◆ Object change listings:
■ ■ ■ ■ ■ ■ ■

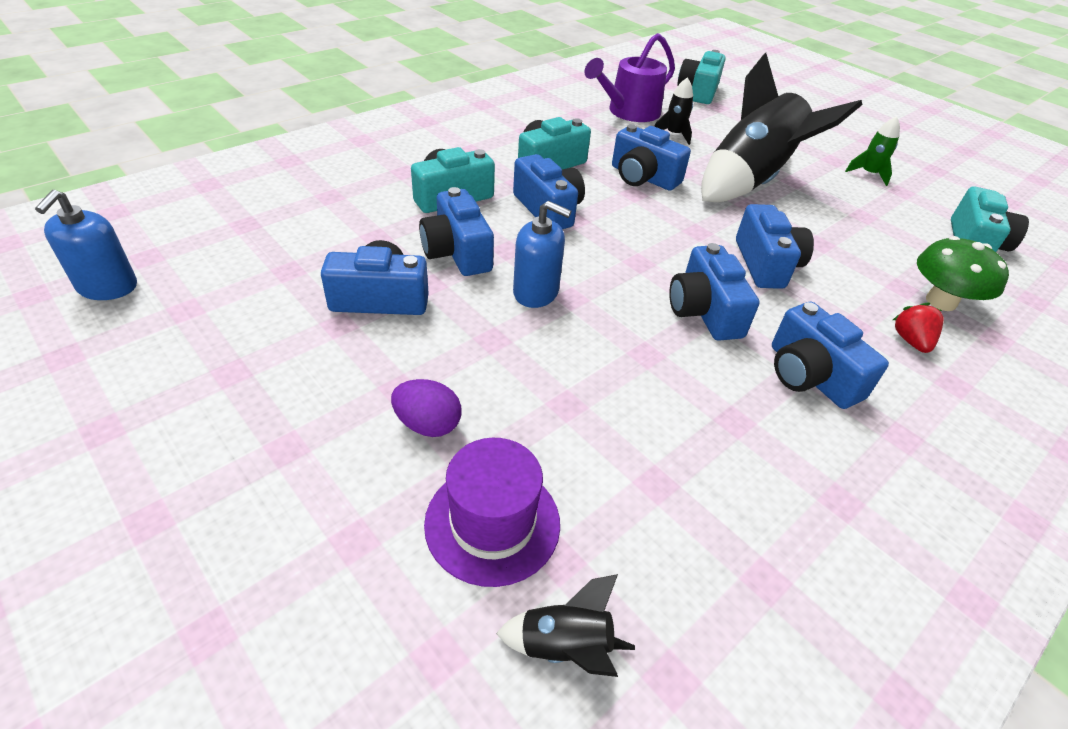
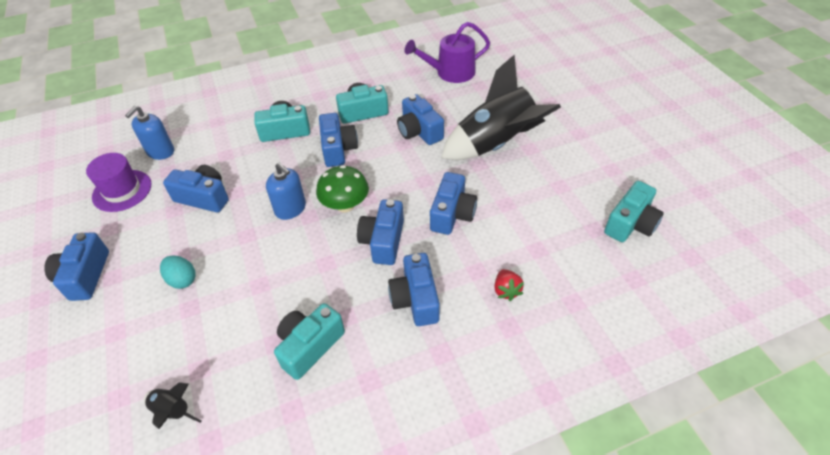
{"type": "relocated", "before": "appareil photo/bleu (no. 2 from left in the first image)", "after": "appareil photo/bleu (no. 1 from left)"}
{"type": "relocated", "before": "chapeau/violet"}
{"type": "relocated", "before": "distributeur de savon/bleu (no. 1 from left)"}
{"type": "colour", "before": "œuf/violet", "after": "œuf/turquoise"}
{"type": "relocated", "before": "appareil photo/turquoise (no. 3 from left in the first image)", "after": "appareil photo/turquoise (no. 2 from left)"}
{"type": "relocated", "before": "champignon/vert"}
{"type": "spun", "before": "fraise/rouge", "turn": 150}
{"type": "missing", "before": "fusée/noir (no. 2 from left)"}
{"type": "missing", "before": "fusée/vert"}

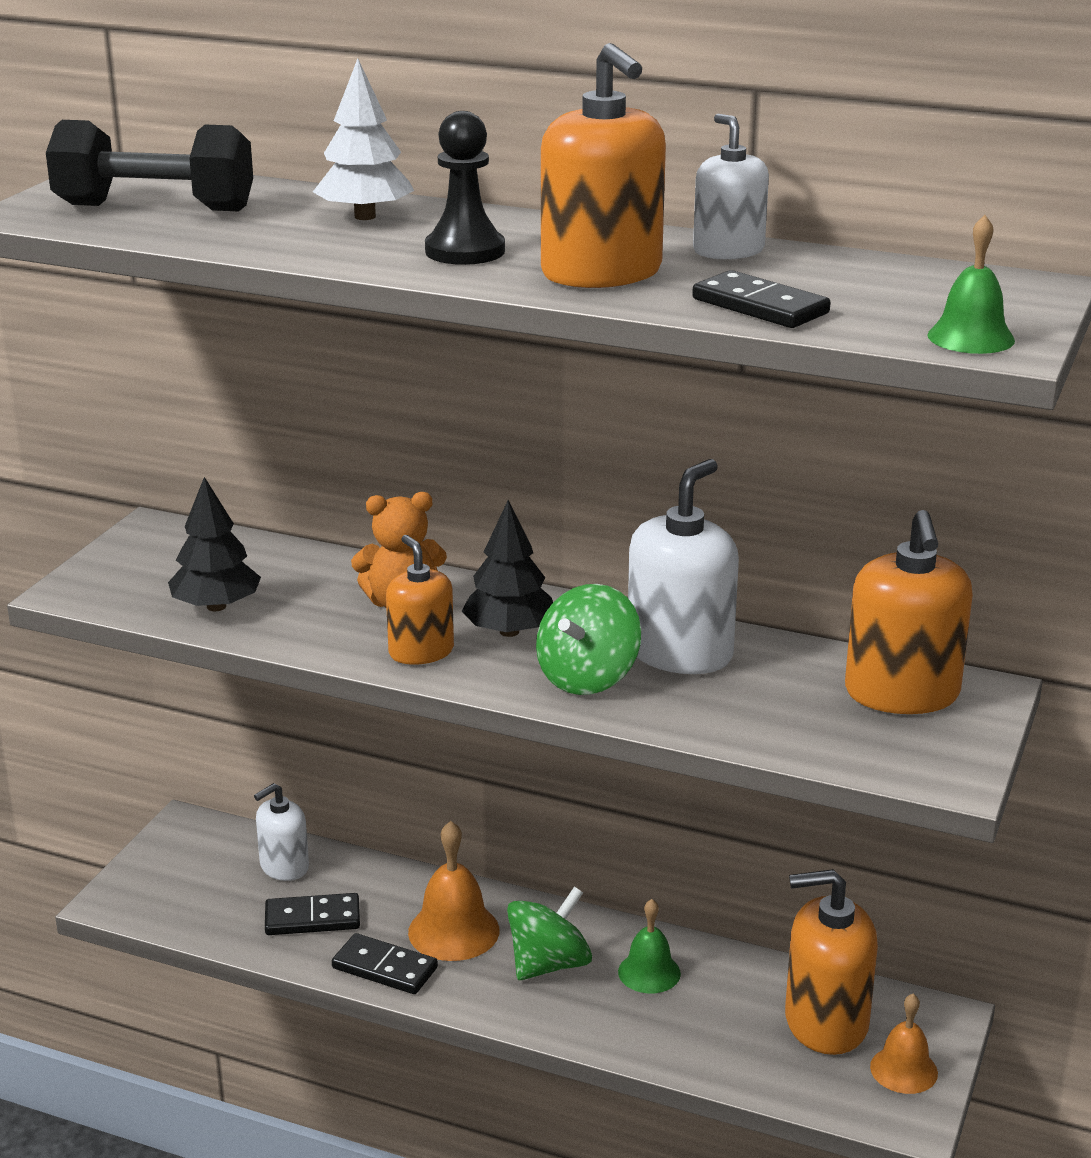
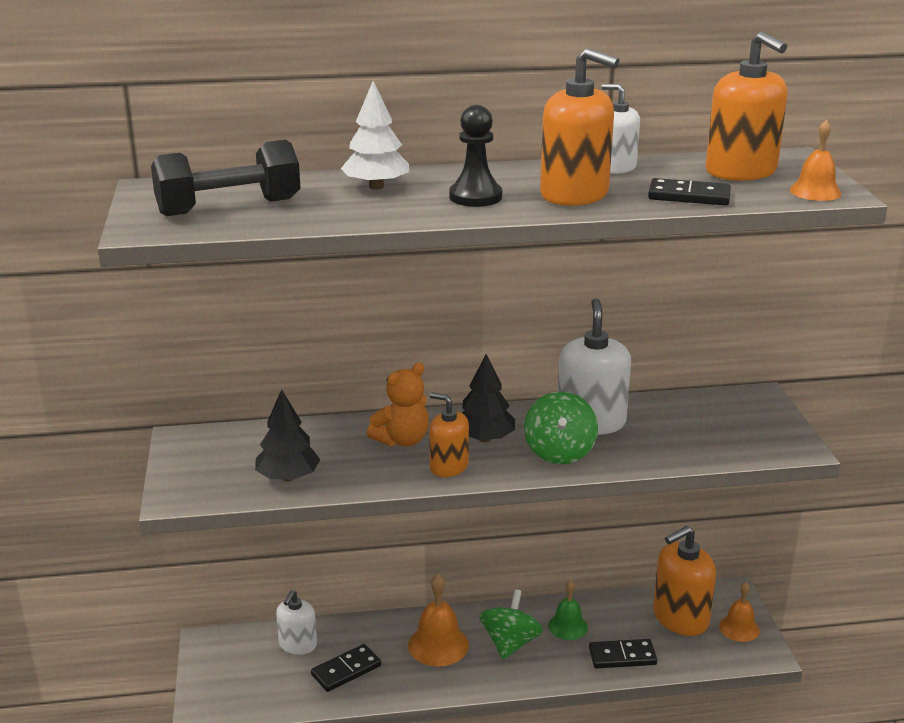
{"type": "relocated", "before": "domino/noir (no. 2 from left)"}
{"type": "relocated", "before": "distributeur de savon/orange (no. 4 from left)"}
{"type": "colour", "before": "cloche/vert (no. 2 from left)", "after": "cloche/orange (no. 3 from left)"}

■ ■ ■ ■ ■ ■ ■

◆ WORK ORDER:
Output every entry word for word, but omit the pictures.

◆ COMPLETED EXERCISE:
{"type": "relocated", "before": "appareil photo/bleu (no. 2 from left in the first image)", "after": "appareil photo/bleu (no. 1 from left)"}
{"type": "relocated", "before": "chapeau/violet"}
{"type": "relocated", "before": "distributeur de savon/bleu (no. 1 from left)"}
{"type": "colour", "before": "œuf/violet", "after": "œuf/turquoise"}
{"type": "relocated", "before": "appareil photo/turquoise (no. 3 from left in the first image)", "after": "appareil photo/turquoise (no. 2 from left)"}
{"type": "relocated", "before": "champignon/vert"}
{"type": "spun", "before": "fraise/rouge", "turn": 150}
{"type": "missing", "before": "fusée/noir (no. 2 from left)"}
{"type": "missing", "before": "fusée/vert"}

{"type": "relocated", "before": "domino/noir (no. 2 from left)"}
{"type": "relocated", "before": "distributeur de savon/orange (no. 4 from left)"}
{"type": "colour", "before": "cloche/vert (no. 2 from left)", "after": "cloche/orange (no. 3 from left)"}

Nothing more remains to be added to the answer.